What to work on - Show every line of the data that contains the string "cupcake".

Collected material -
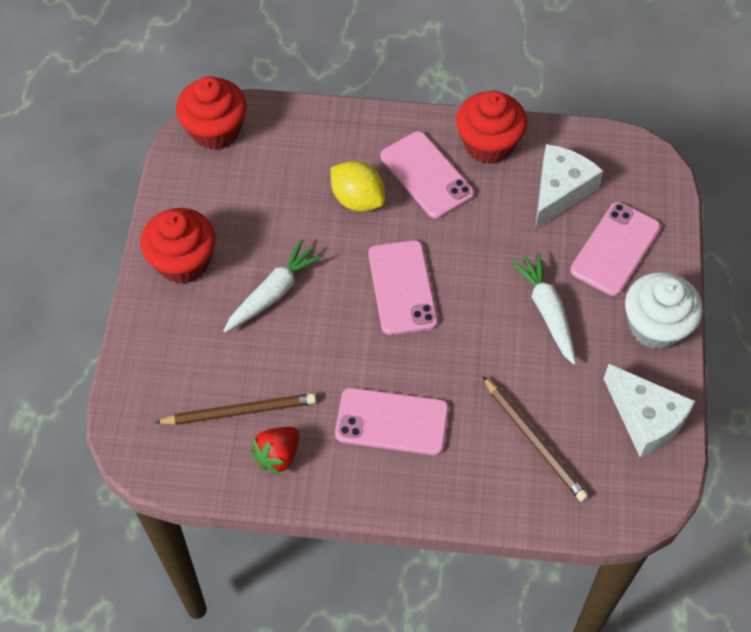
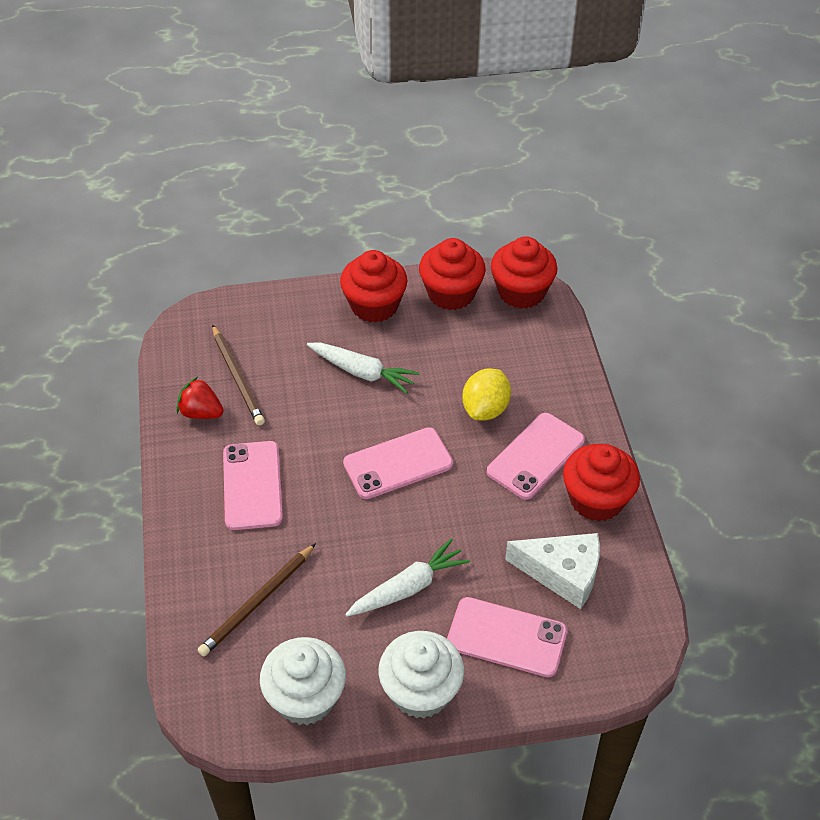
camera: 75 degrees right, 10 degrees down
(193, 189) = (451, 293): none -> red cupcake
(645, 418) = (305, 698): white cheese -> white cupcake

Exercise solution -
(193, 189) = (451, 293): none -> red cupcake
(645, 418) = (305, 698): white cheese -> white cupcake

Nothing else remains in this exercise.